Data in this exercise.
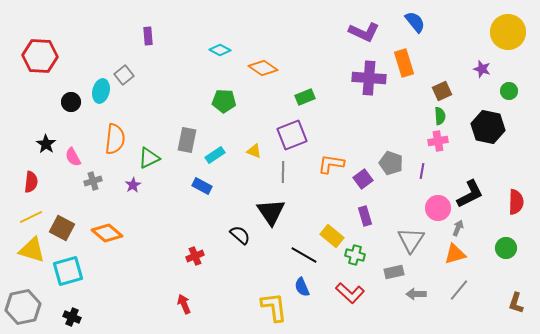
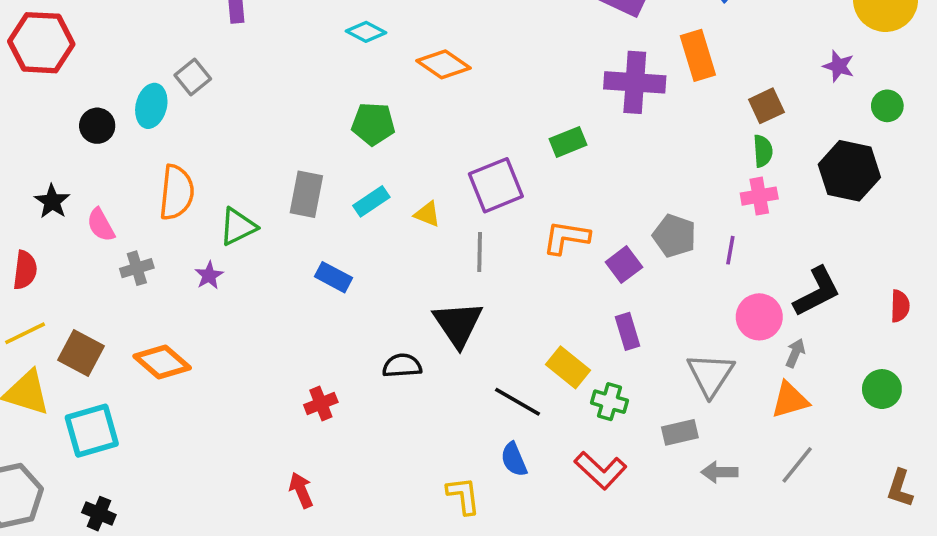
green rectangle: (305, 97) -> (568, 142), moved
cyan rectangle: (215, 155) -> (371, 201), moved
red semicircle: (516, 202) -> (900, 306), size x0.7
black semicircle: (240, 235) -> (402, 366), turned -45
yellow L-shape: (274, 307) -> (463, 496), size x0.7

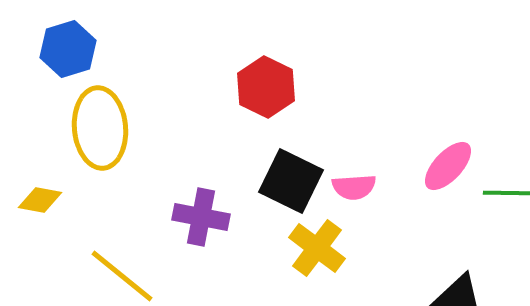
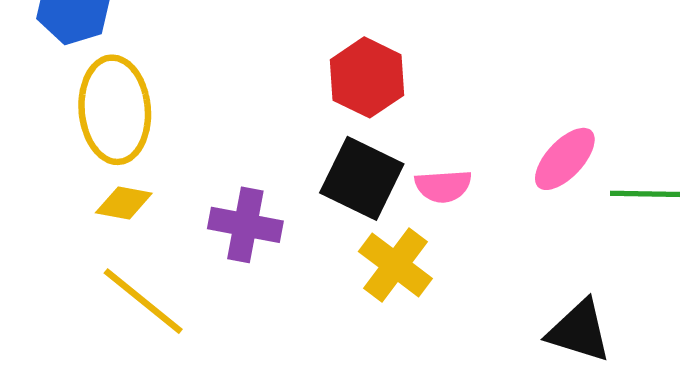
red hexagon: (266, 87) -> (367, 77), moved
yellow diamond: (40, 200) -> (124, 203), moved

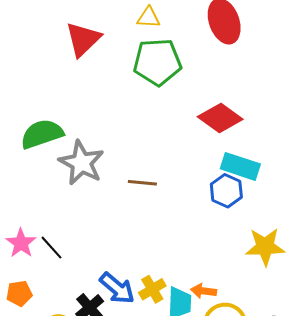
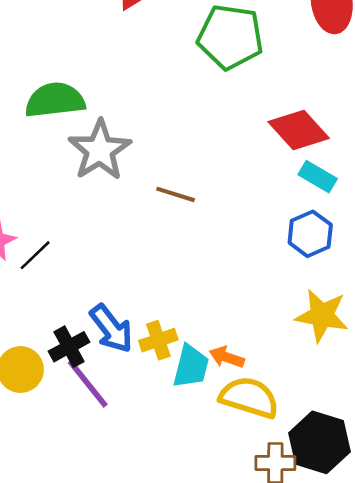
cyan rectangle: (240, 166) -> (318, 177), moved, size x0.7
blue hexagon: (226, 191) -> (310, 234), moved
black line: (51, 248) -> (35, 255), turned 76

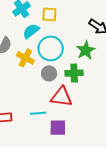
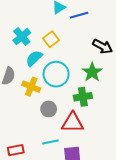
yellow square: (49, 14) -> (51, 39), turned -35
gray circle: (49, 73) -> (49, 109), moved

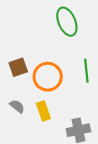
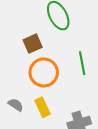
brown square: (18, 67) -> (33, 44), moved

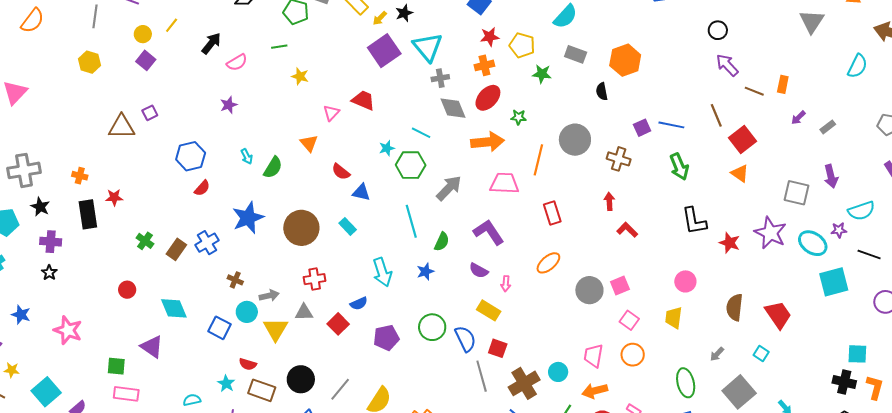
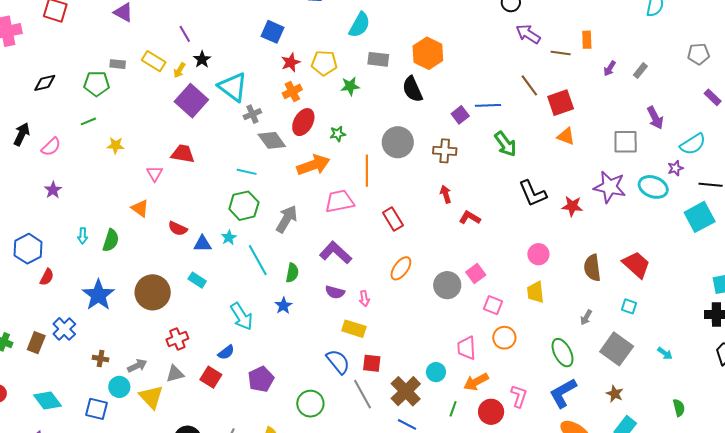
black semicircle: (602, 92) -> (412, 89), size x1.5
red square: (742, 139) -> (561, 103), turned 32
cyan star: (387, 148) -> (229, 237), moved
cyan arrow: (247, 156) -> (83, 236), turned 42
cyan square: (834, 282) -> (700, 217), moved
green circle: (432, 327) -> (310, 404), moved

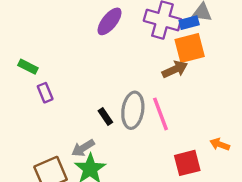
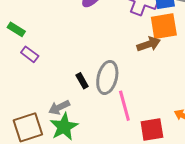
purple rectangle: (45, 93) -> (30, 54), turned -36
pink line: (161, 114) -> (124, 106), moved

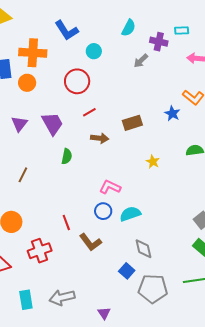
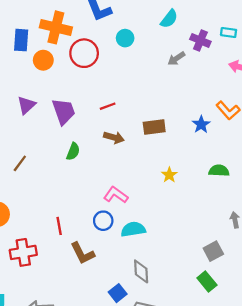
red circle: (77, 81) -> (84, 53), moved

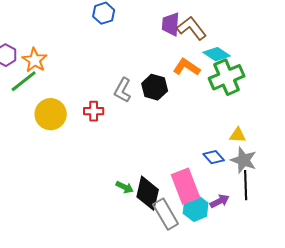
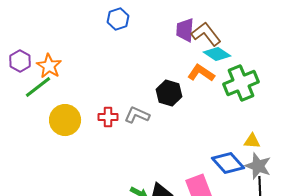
cyan diamond: (217, 54) -> (217, 54), moved
gray L-shape: (123, 90) -> (137, 115), moved, turned 85
blue diamond: (214, 157) -> (228, 163), size x1.5

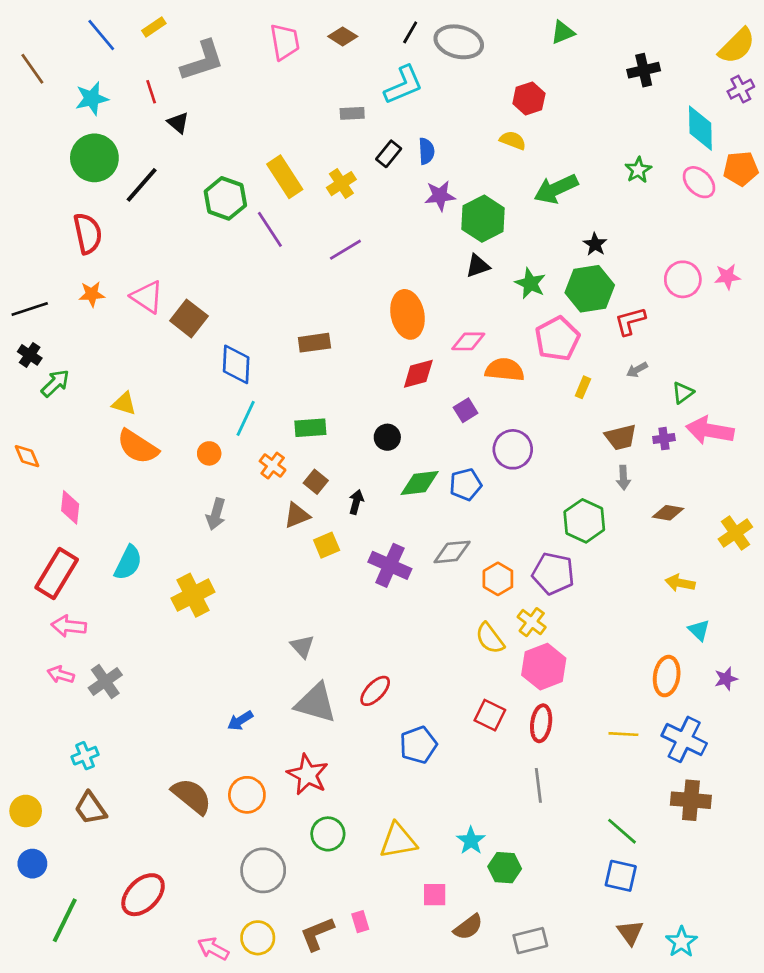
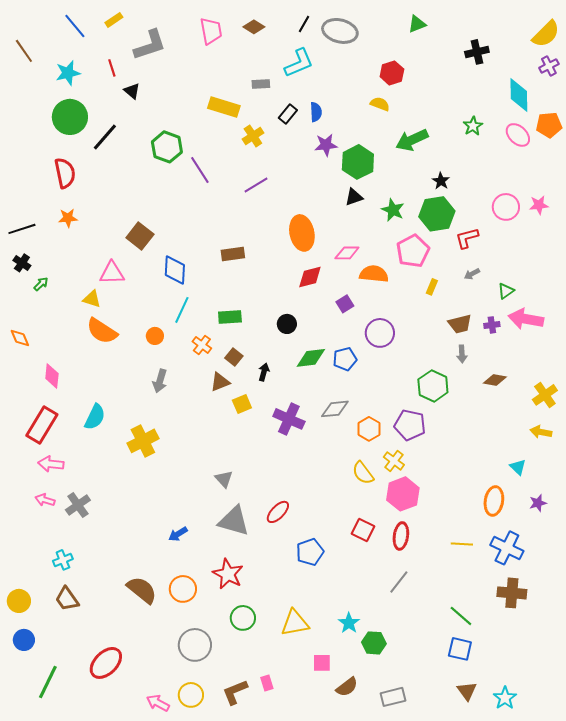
yellow rectangle: (285, 177) -> (224, 107), moved, turned -40
pink triangle: (147, 297) -> (112, 273), moved, turned -36
green arrow: (55, 383) -> (41, 284), size x0.7
yellow arrow: (680, 583) -> (541, 432), moved
gray line: (538, 785) -> (399, 582), turned 45

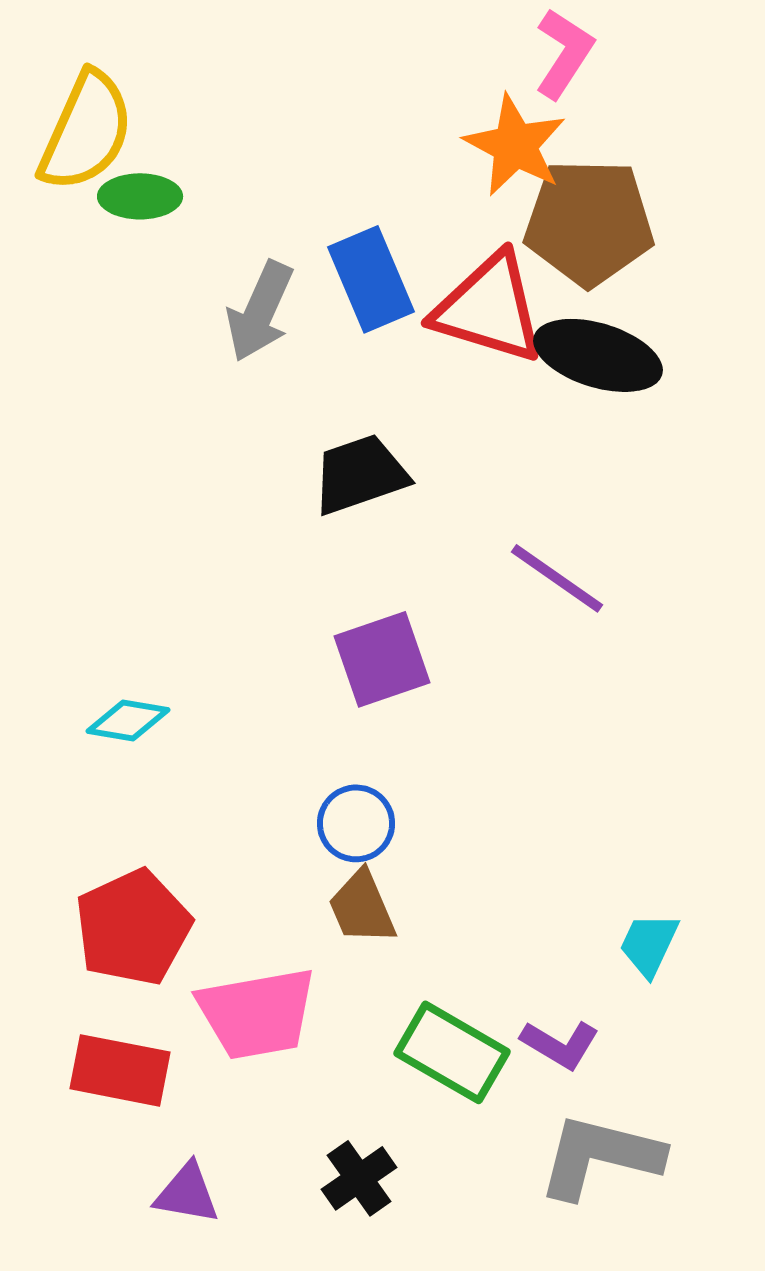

Work order. All of the material must be repeated exactly in the answer, apart from the pictures.

Result of this task.
green rectangle: (305, 97) -> (568, 142), moved
cyan rectangle: (215, 155) -> (371, 201), moved
red semicircle: (516, 202) -> (900, 306), size x0.7
black semicircle: (240, 235) -> (402, 366), turned -45
yellow L-shape: (274, 307) -> (463, 496), size x0.7

red hexagon: (266, 87) -> (367, 77), moved
yellow diamond: (40, 200) -> (124, 203), moved

cyan rectangle: (240, 166) -> (318, 177), moved, size x0.7
blue hexagon: (226, 191) -> (310, 234), moved
black line: (51, 248) -> (35, 255), turned 76

yellow square: (49, 14) -> (51, 39), turned -35
gray circle: (49, 73) -> (49, 109), moved

brown square: (18, 67) -> (33, 44), moved

black semicircle: (602, 92) -> (412, 89), size x1.5
red square: (742, 139) -> (561, 103), turned 32
cyan star: (387, 148) -> (229, 237), moved
cyan arrow: (247, 156) -> (83, 236), turned 42
cyan square: (834, 282) -> (700, 217), moved
green circle: (432, 327) -> (310, 404), moved

purple rectangle: (45, 93) -> (30, 54), turned -36
pink line: (161, 114) -> (124, 106), moved

red circle: (77, 81) -> (84, 53), moved

cyan diamond: (217, 54) -> (217, 54), moved
gray L-shape: (123, 90) -> (137, 115), moved, turned 85
blue diamond: (214, 157) -> (228, 163), size x1.5

yellow rectangle: (285, 177) -> (224, 107), moved, turned -40
pink triangle: (147, 297) -> (112, 273), moved, turned -36
green arrow: (55, 383) -> (41, 284), size x0.7
yellow arrow: (680, 583) -> (541, 432), moved
gray line: (538, 785) -> (399, 582), turned 45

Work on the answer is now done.